EXERCISE:
The whole listing, please: repeat it exactly, with the pictures left out.

DATA SECTION:
_ _ _
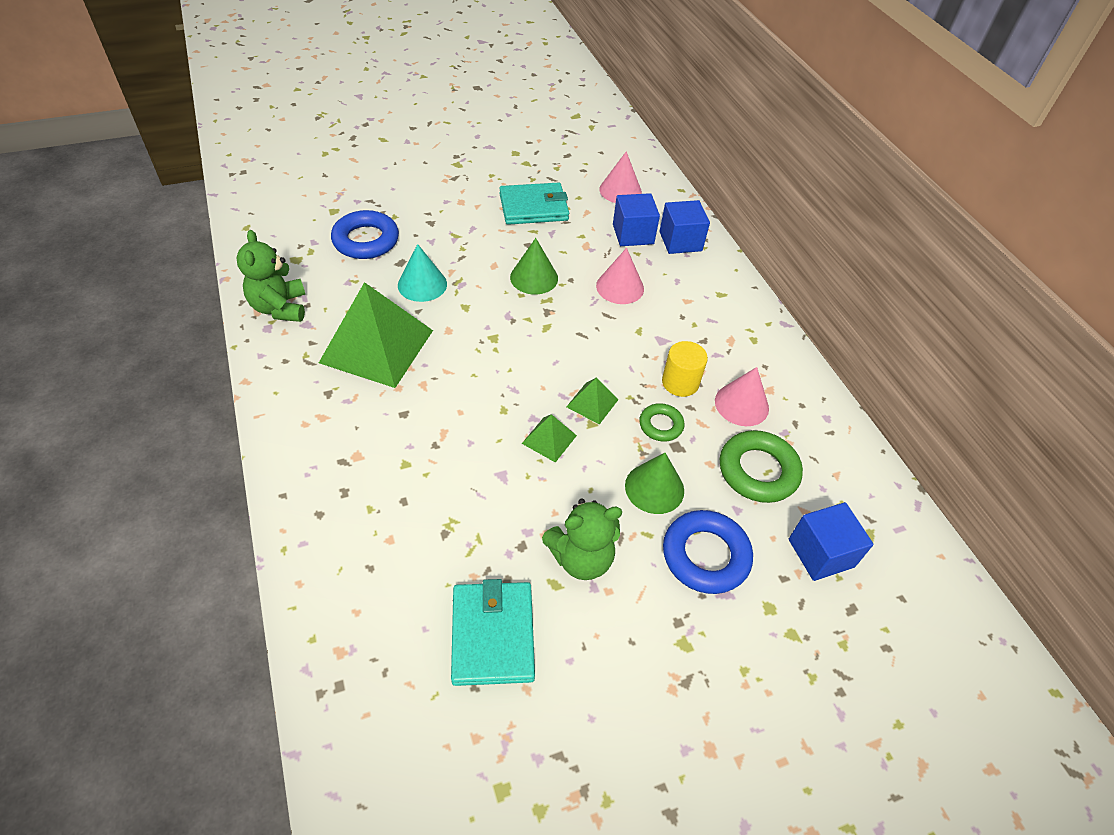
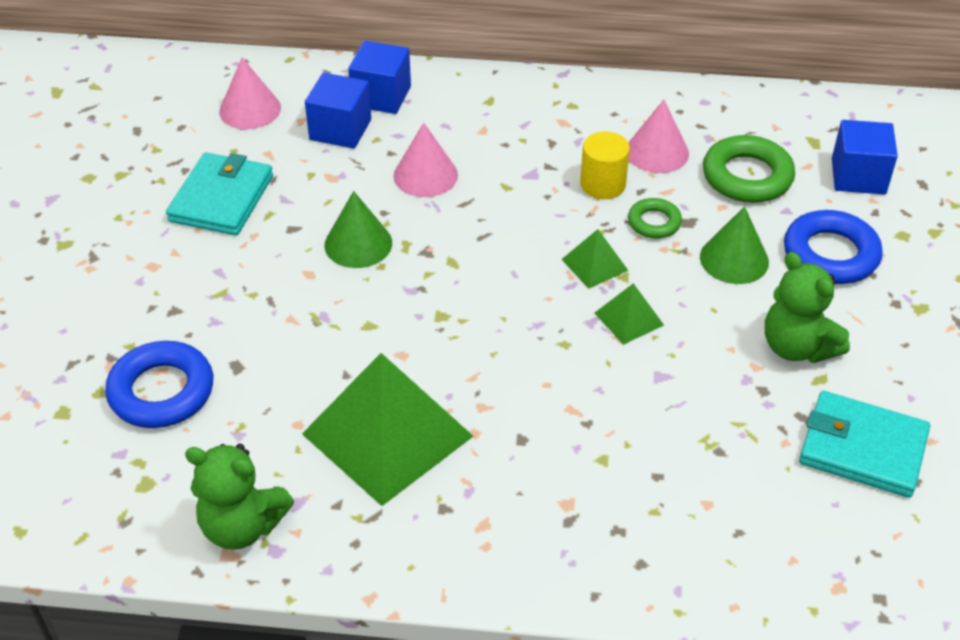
camera: 60 degrees left, 5 degrees down
turquoise cone [398,244,447,302] -> none
green teddy bear [542,499,622,580] -> green teddy bear turned 135 degrees clockwise [765,252,850,363]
_ _ _
SOLUTION TO THIS EXERCISE:
camera: 60 degrees left, 5 degrees down
turquoise cone [398,244,447,302] -> none
green teddy bear [542,499,622,580] -> green teddy bear turned 135 degrees clockwise [765,252,850,363]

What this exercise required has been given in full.